Stored items from a collection =
----------------------------------------
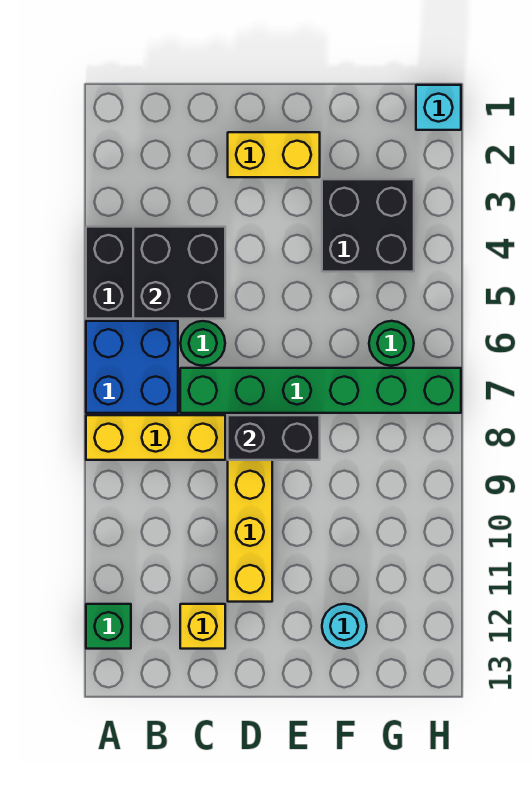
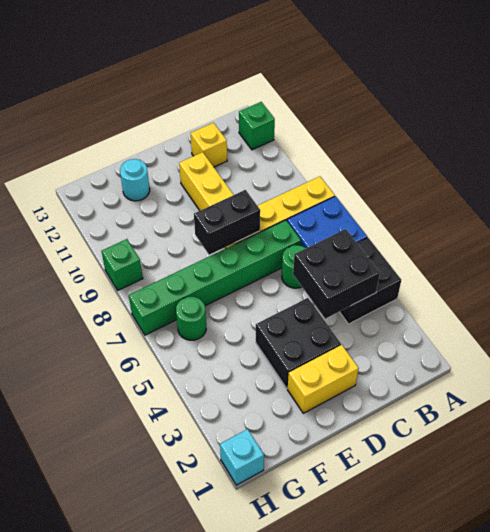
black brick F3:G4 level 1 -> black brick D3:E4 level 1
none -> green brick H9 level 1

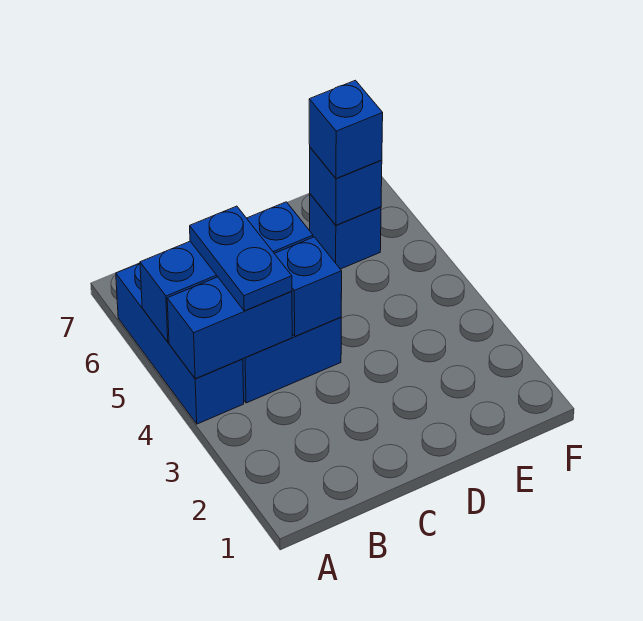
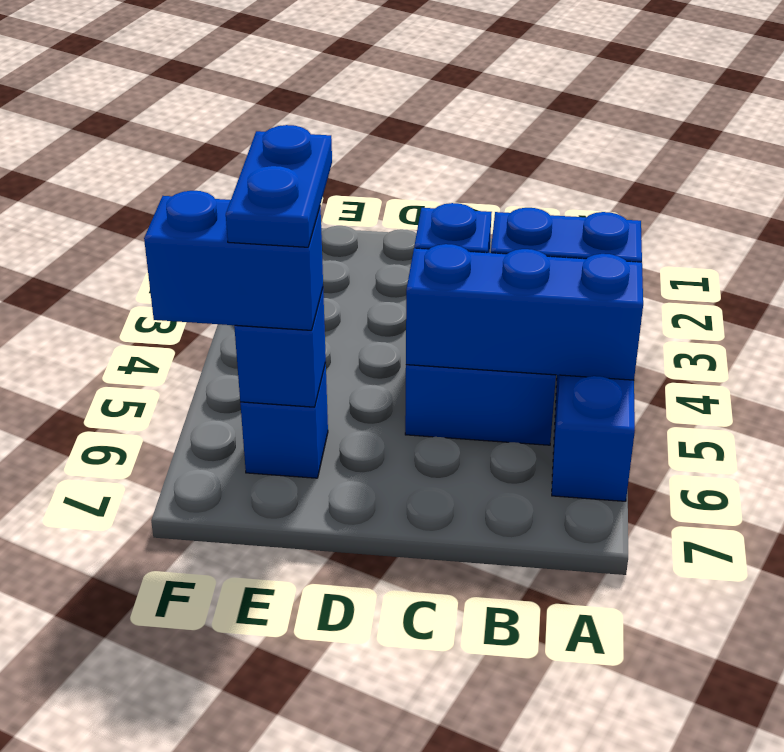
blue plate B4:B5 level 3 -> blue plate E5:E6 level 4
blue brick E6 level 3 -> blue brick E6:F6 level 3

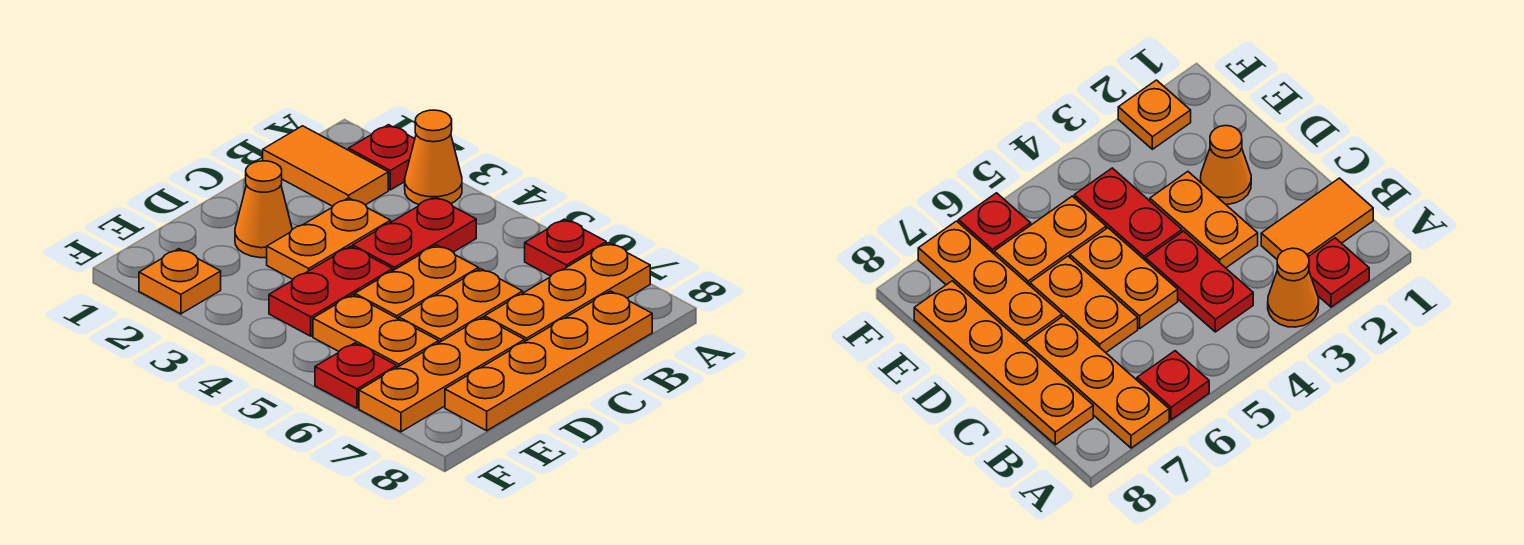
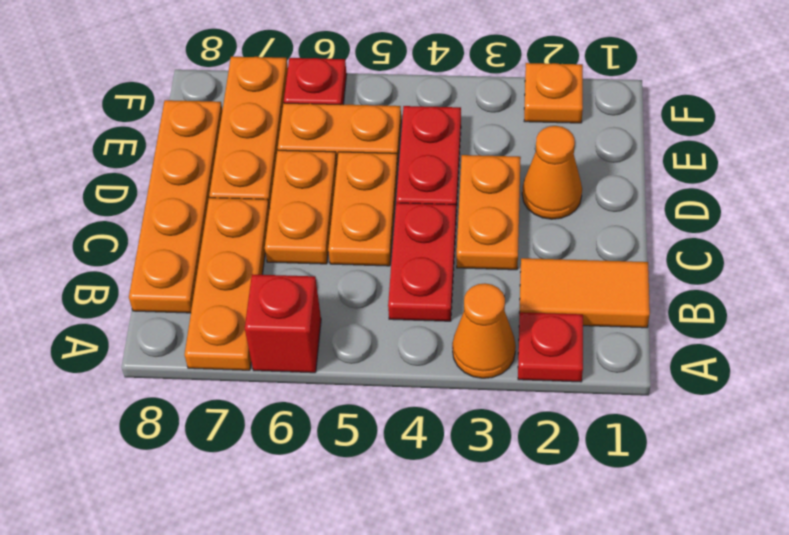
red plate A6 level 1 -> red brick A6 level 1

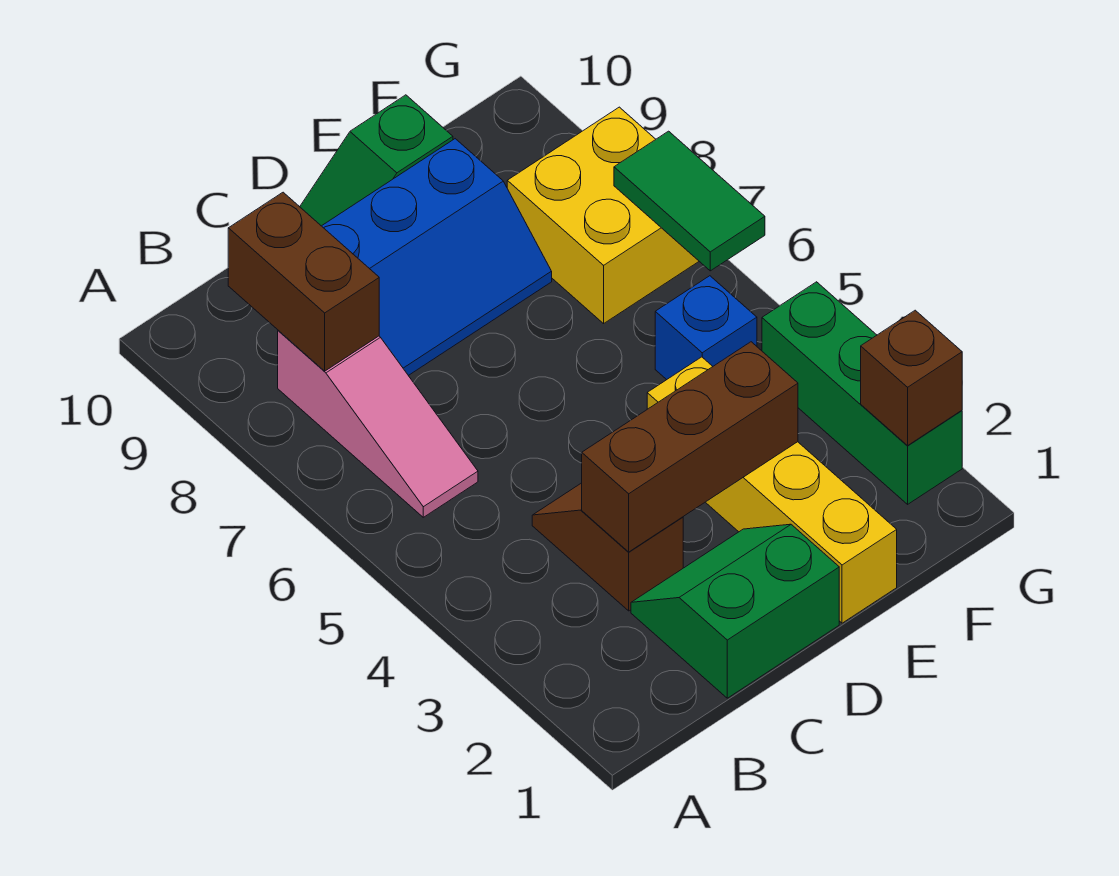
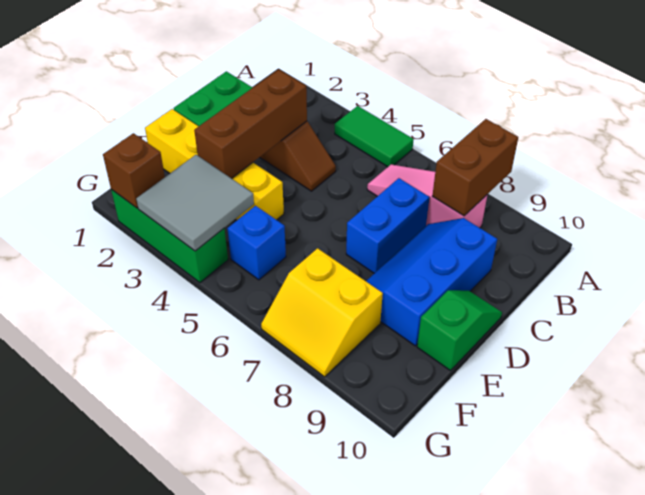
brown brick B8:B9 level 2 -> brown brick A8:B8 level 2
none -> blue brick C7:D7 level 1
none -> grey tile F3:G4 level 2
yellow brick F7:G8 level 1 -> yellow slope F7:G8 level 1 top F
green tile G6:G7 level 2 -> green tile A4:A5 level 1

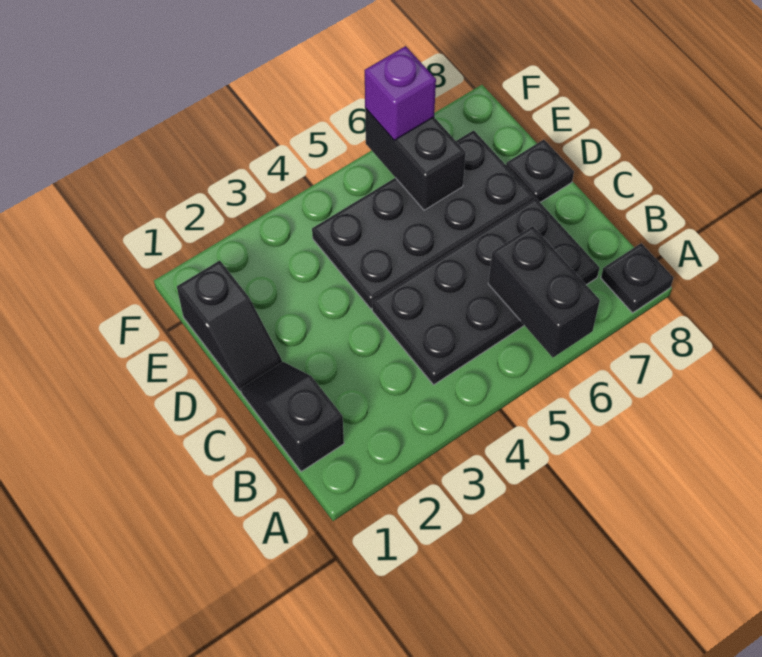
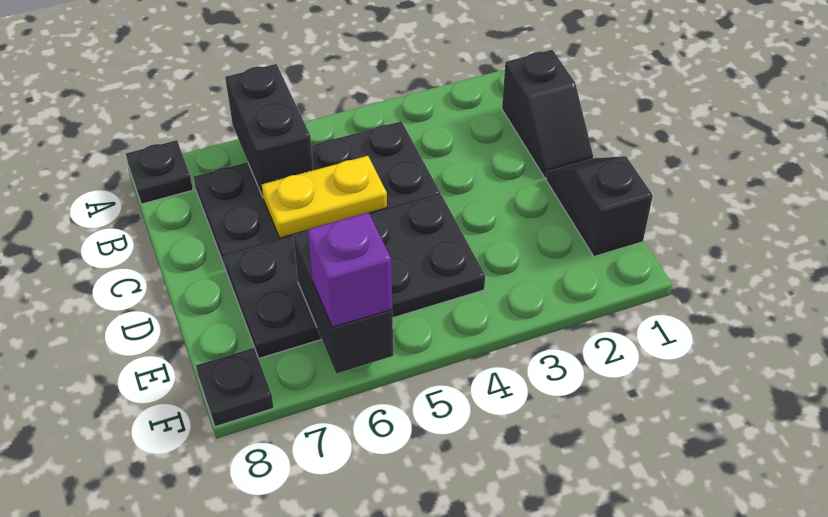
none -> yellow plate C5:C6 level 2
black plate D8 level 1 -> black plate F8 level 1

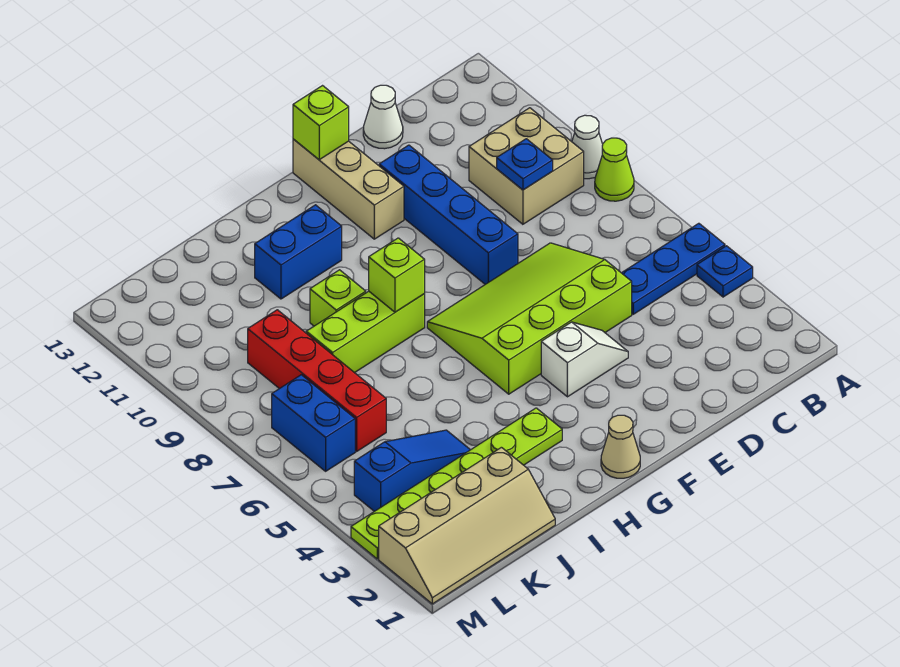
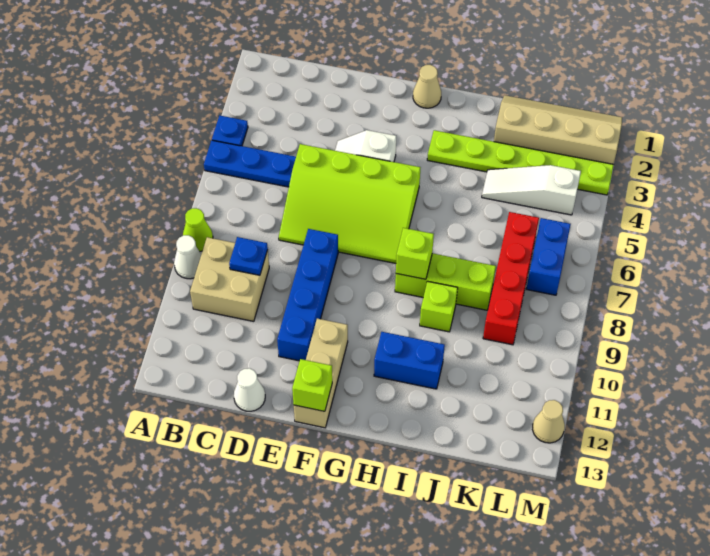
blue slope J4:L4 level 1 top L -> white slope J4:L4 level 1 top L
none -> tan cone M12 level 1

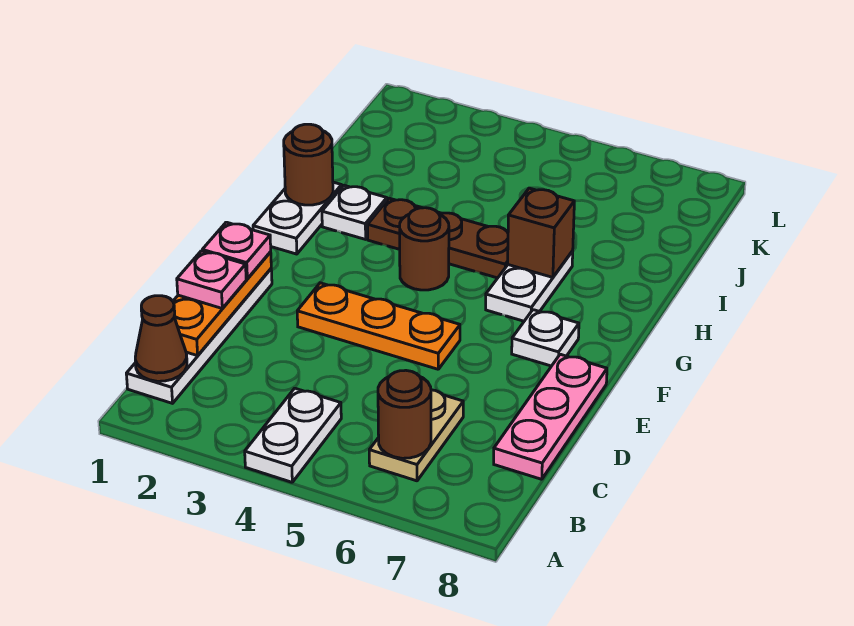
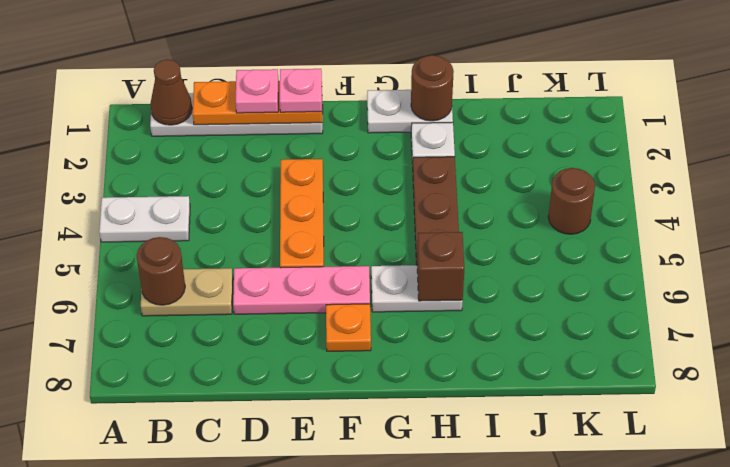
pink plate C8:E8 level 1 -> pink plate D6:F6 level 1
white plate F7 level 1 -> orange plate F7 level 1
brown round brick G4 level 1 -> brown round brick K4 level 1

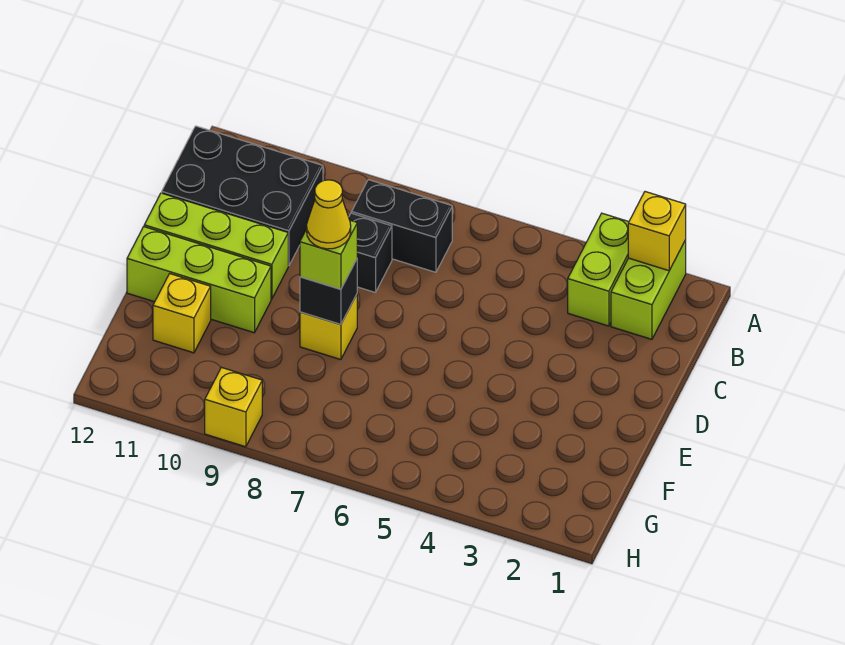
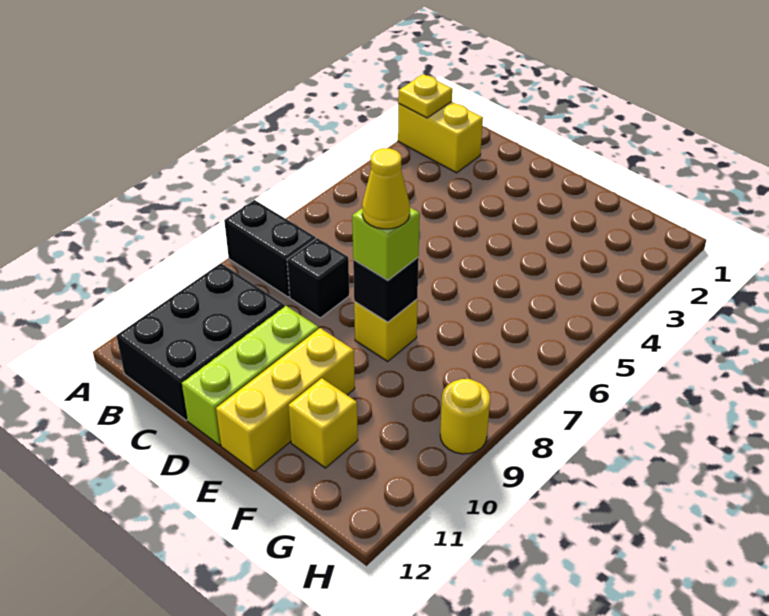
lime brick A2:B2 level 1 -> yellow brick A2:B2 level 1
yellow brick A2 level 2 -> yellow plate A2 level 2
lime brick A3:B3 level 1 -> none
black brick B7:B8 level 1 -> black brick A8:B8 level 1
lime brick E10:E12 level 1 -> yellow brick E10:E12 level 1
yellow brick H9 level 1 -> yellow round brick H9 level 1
----------------------------------------
WORK TASK = Your reply should be the lines of the records from the start through the line with "green tile G6:G7", copied word for word, pictures omitted.

REPLY TO THE EXERCISE =
black brick F3:G4 level 1 -> black brick D3:E4 level 1
none -> green brick H9 level 1

blue plate B4:B5 level 3 -> blue plate E5:E6 level 4
blue brick E6 level 3 -> blue brick E6:F6 level 3

red plate A6 level 1 -> red brick A6 level 1

brown brick B8:B9 level 2 -> brown brick A8:B8 level 2
none -> blue brick C7:D7 level 1
none -> grey tile F3:G4 level 2
yellow brick F7:G8 level 1 -> yellow slope F7:G8 level 1 top F
green tile G6:G7 level 2 -> green tile A4:A5 level 1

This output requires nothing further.